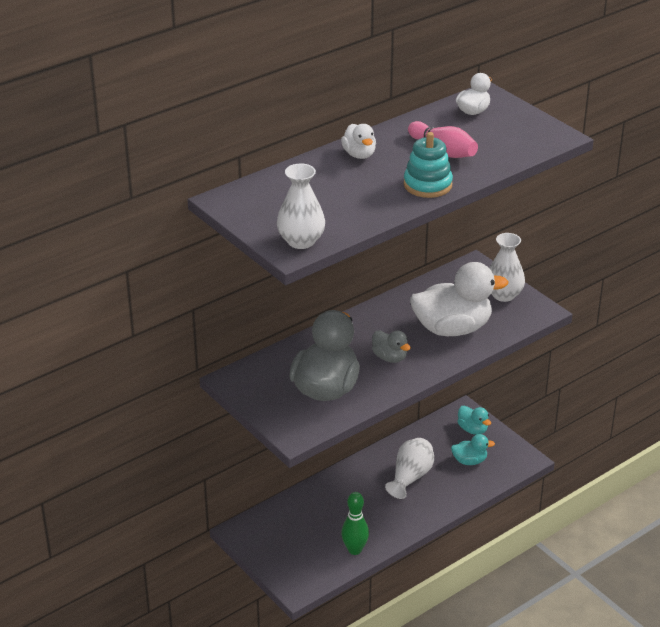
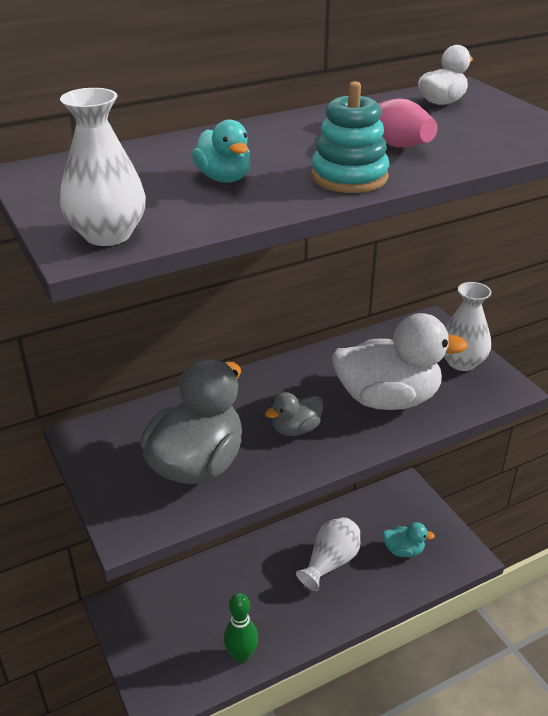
camera: 10 degrees right, 0 degrees up
(359, 154) = (262, 135): white duck -> none
(390, 357) = (296, 429): grey duck -> grey duck turned 90 degrees clockwise
(472, 429) = (413, 510): turquoise duck -> turquoise duck (224, 178)

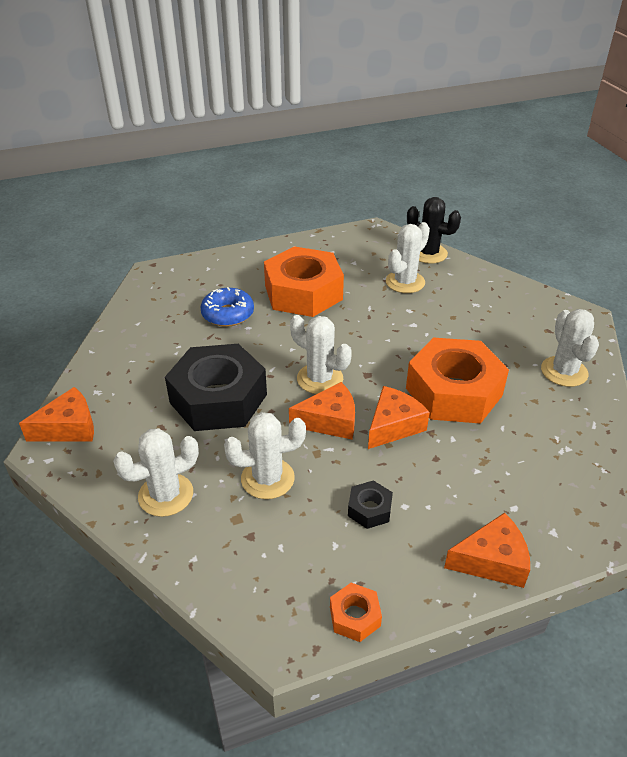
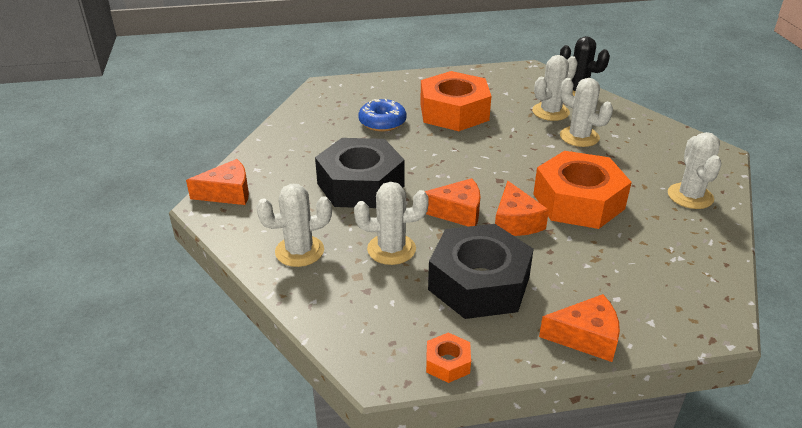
camera: 10 degrees right, 5 degrees down
(320, 379) = (455, 179): white cactus -> white cactus (579, 137)
(369, 509) = (479, 283): black nut -> black nut, size x2.38
(393, 426) = (515, 222): orange cheese -> orange cheese turned 120 degrees clockwise

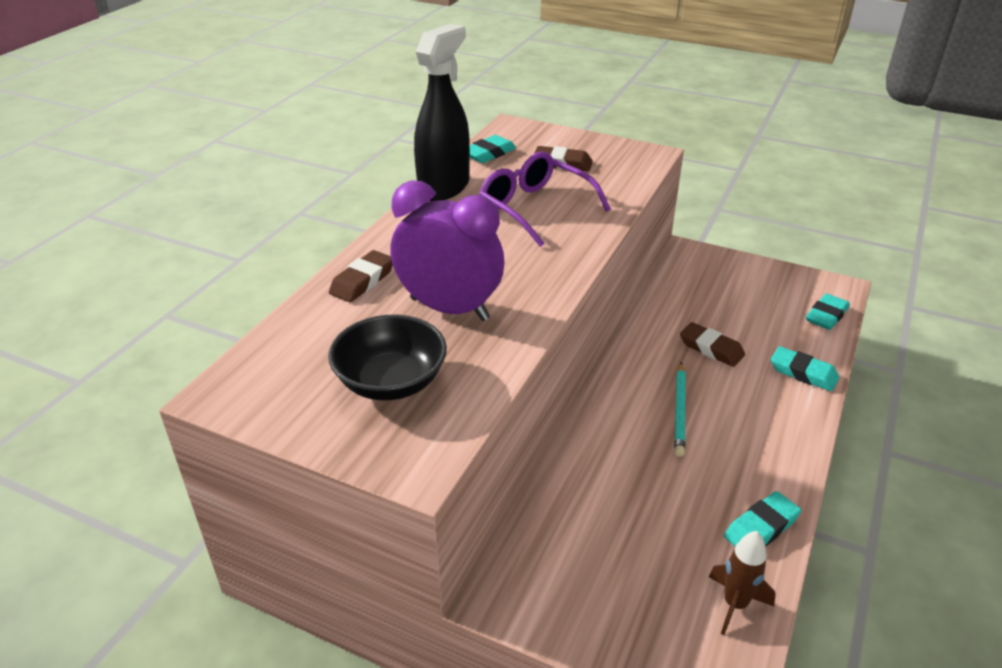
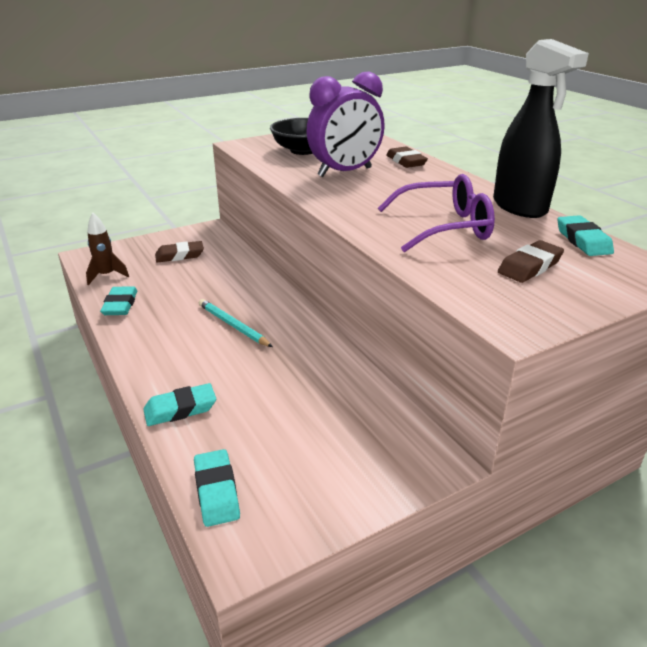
camera: 125 degrees right, 5 degrees down
(711, 348) = (270, 377): brown eraser -> brown eraser (180, 255)

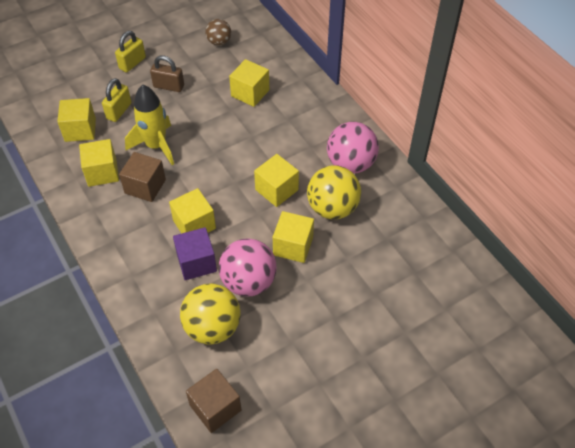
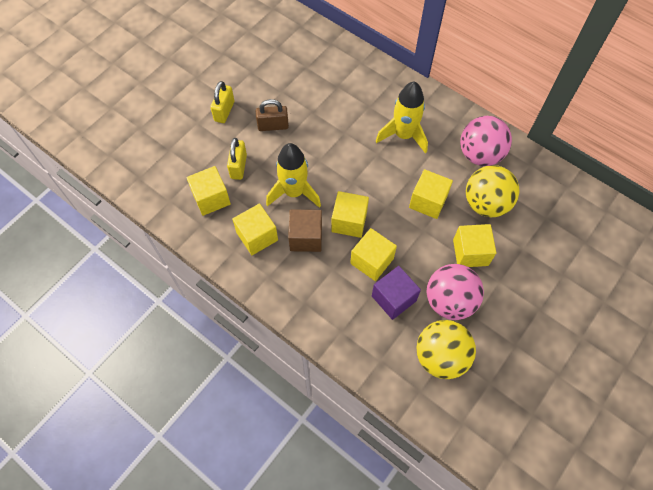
camera: 20 degrees left, 10 degrees up
(215, 408) = (482, 432): brown cube -> none
(219, 42) = (296, 64): brown ball -> none
(250, 93) = (353, 110): yellow cube -> yellow cube (349, 221)
(285, 127) = (403, 135): none -> yellow rocket

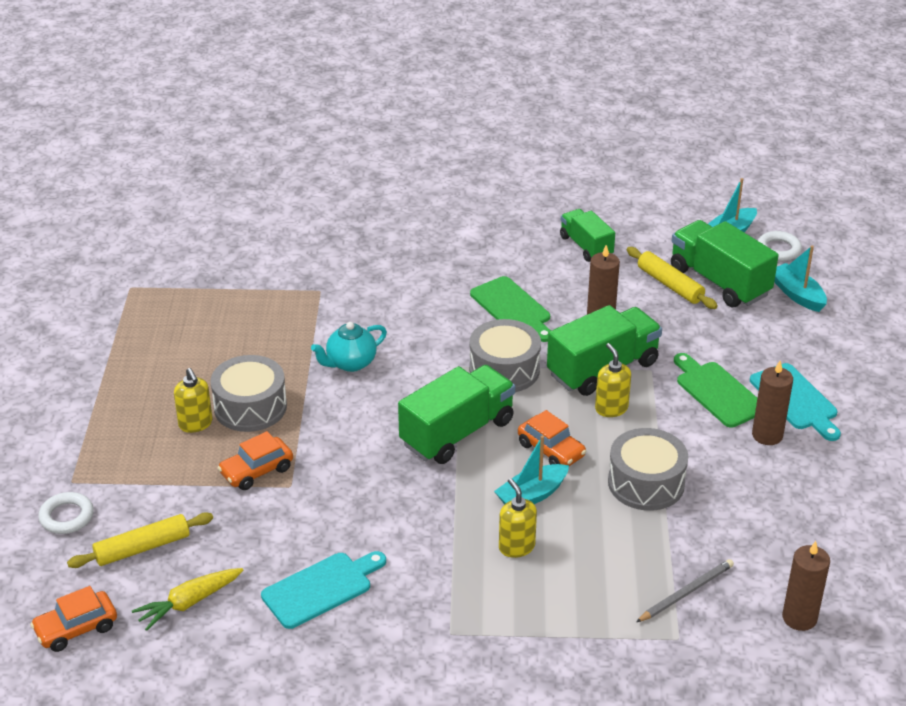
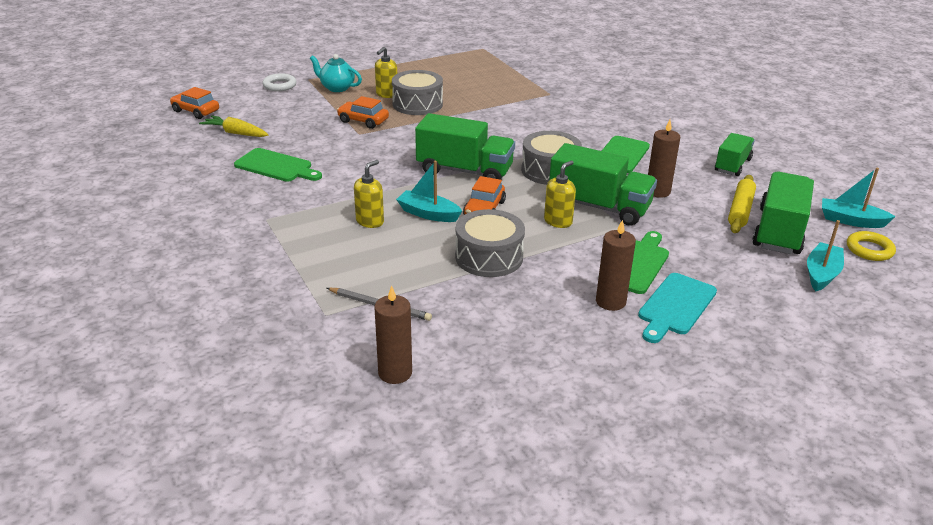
camera: 60 degrees right, 5 degrees down
(142, 548) = (271, 109): yellow rolling pin -> none
(321, 588) = (276, 166): turquoise cutting board -> green cutting board
(350, 363) = (492, 120): turquoise teapot -> turquoise teapot (337, 88)
(778, 249) = (869, 250): white ring -> yellow ring

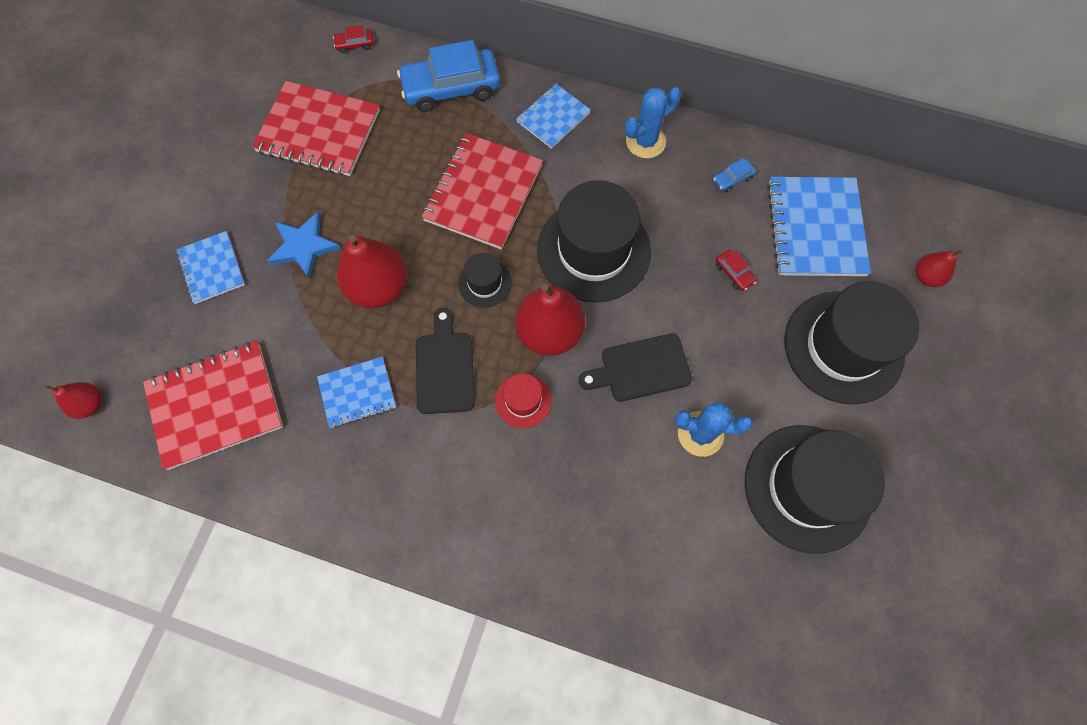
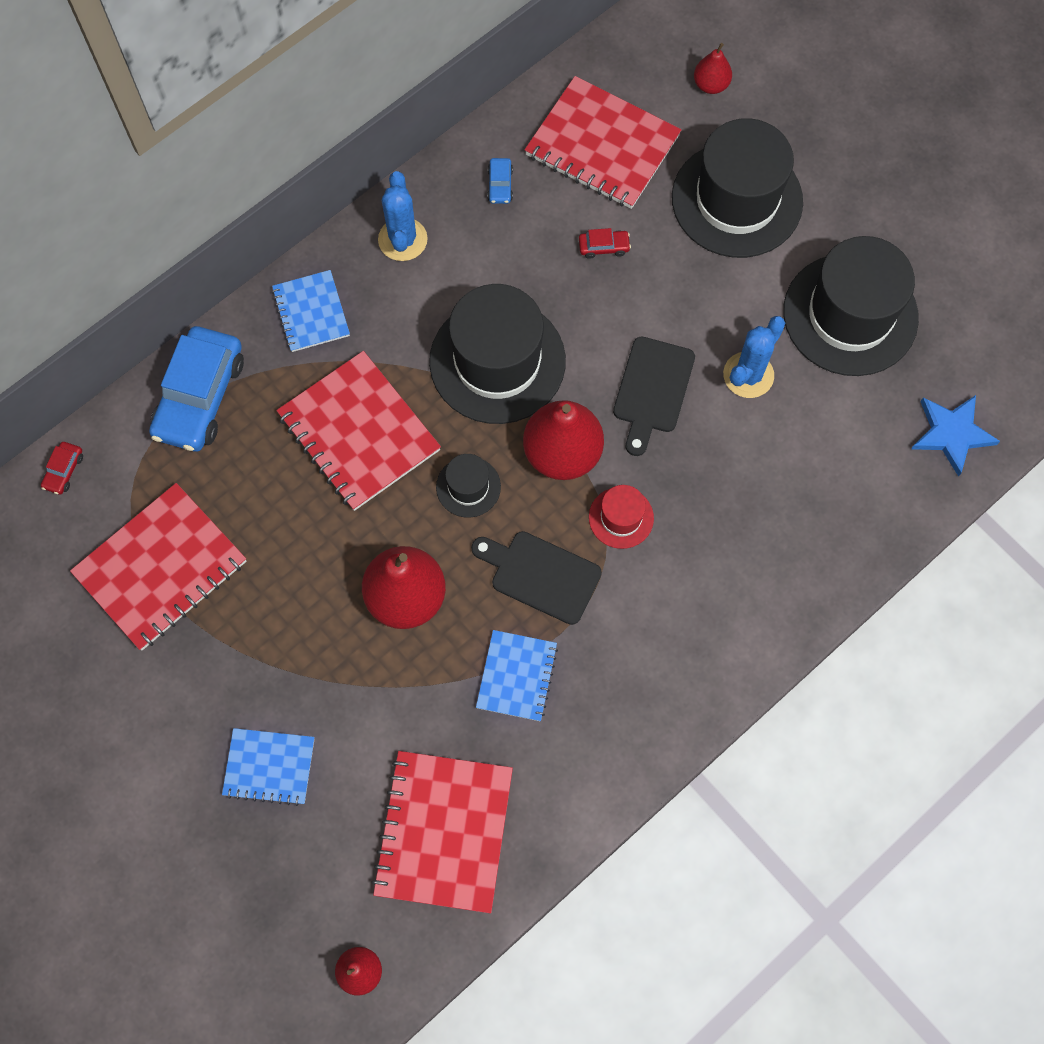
camera: 60 degrees left, 0 degrees up
(303, 246) = (305, 653): blue star -> blue star (951, 434)
(815, 228) = (602, 146): blue notebook -> red notebook

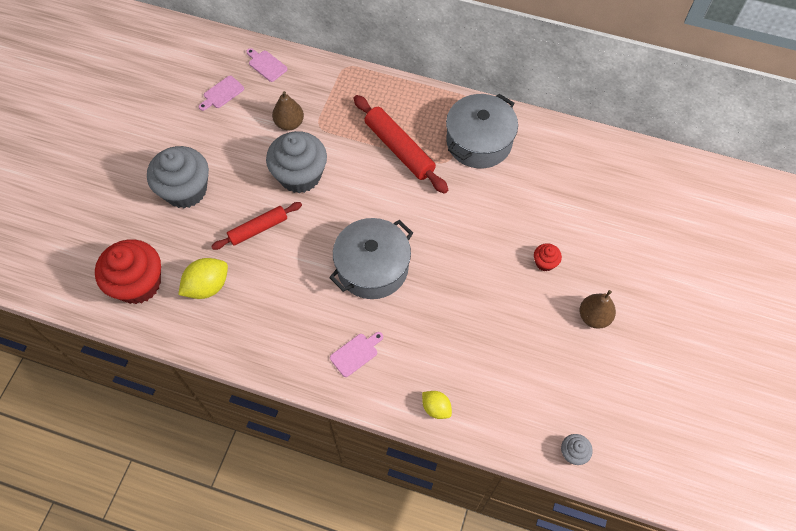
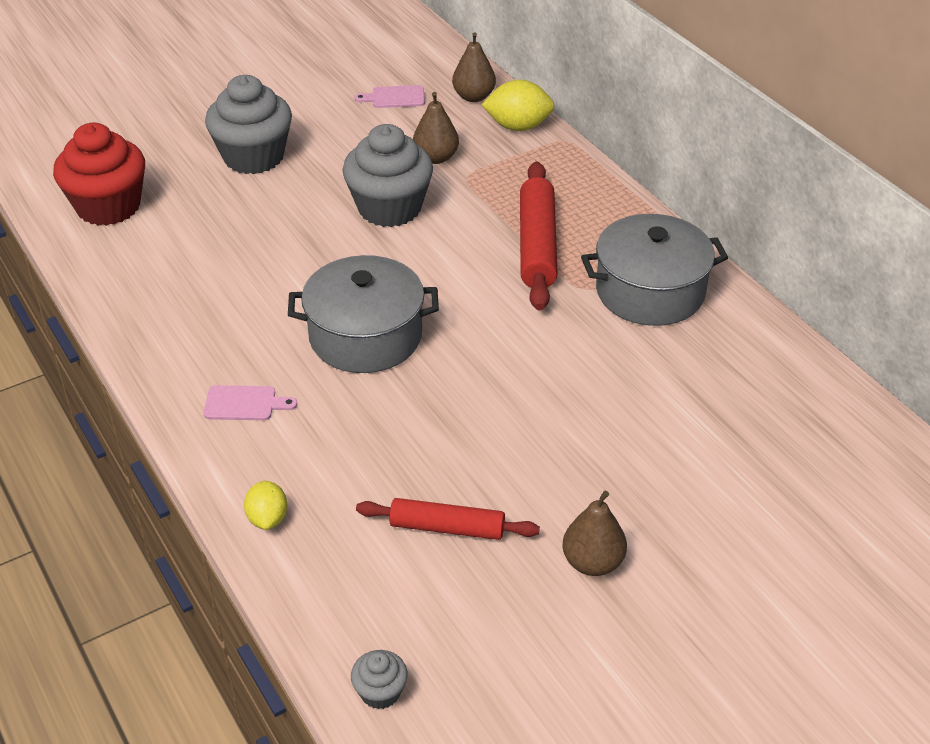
camera: 40 degrees right, 20 degrees down
(207, 286) = (170, 248): yellow lemon -> yellow lemon (518, 126)
(258, 229) = (284, 229): red rolling pin -> red rolling pin (447, 528)
(266, 65) = (473, 97): pink cutting board -> brown pear
(545, 262) = (592, 462): red cupcake -> none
____
**Assignment:**
Nothing but the records above, retyped exactly and stripped of images, should appear in the answer.

**Response below:**
camera: 10 degrees right, 0 degrees up
(359, 154) = (262, 135): white duck -> none
(390, 357) = (296, 429): grey duck -> grey duck turned 90 degrees clockwise
(472, 429) = (413, 510): turquoise duck -> turquoise duck (224, 178)

camera: 10 degrees right, 5 degrees down
(320, 379) = (455, 179): white cactus -> white cactus (579, 137)
(369, 509) = (479, 283): black nut -> black nut, size x2.38
(393, 426) = (515, 222): orange cheese -> orange cheese turned 120 degrees clockwise

camera: 125 degrees right, 5 degrees down
(711, 348) = (270, 377): brown eraser -> brown eraser (180, 255)

camera: 20 degrees left, 10 degrees up
(215, 408) = (482, 432): brown cube -> none
(219, 42) = (296, 64): brown ball -> none
(250, 93) = (353, 110): yellow cube -> yellow cube (349, 221)
(285, 127) = (403, 135): none -> yellow rocket

camera: 60 degrees right, 5 degrees down
(142, 548) = (271, 109): yellow rolling pin -> none
(321, 588) = (276, 166): turquoise cutting board -> green cutting board
(350, 363) = (492, 120): turquoise teapot -> turquoise teapot (337, 88)
(778, 249) = (869, 250): white ring -> yellow ring

camera: 60 degrees left, 0 degrees up
(303, 246) = (305, 653): blue star -> blue star (951, 434)
(815, 228) = (602, 146): blue notebook -> red notebook

camera: 40 degrees right, 20 degrees down
(207, 286) = (170, 248): yellow lemon -> yellow lemon (518, 126)
(258, 229) = (284, 229): red rolling pin -> red rolling pin (447, 528)
(266, 65) = (473, 97): pink cutting board -> brown pear
(545, 262) = (592, 462): red cupcake -> none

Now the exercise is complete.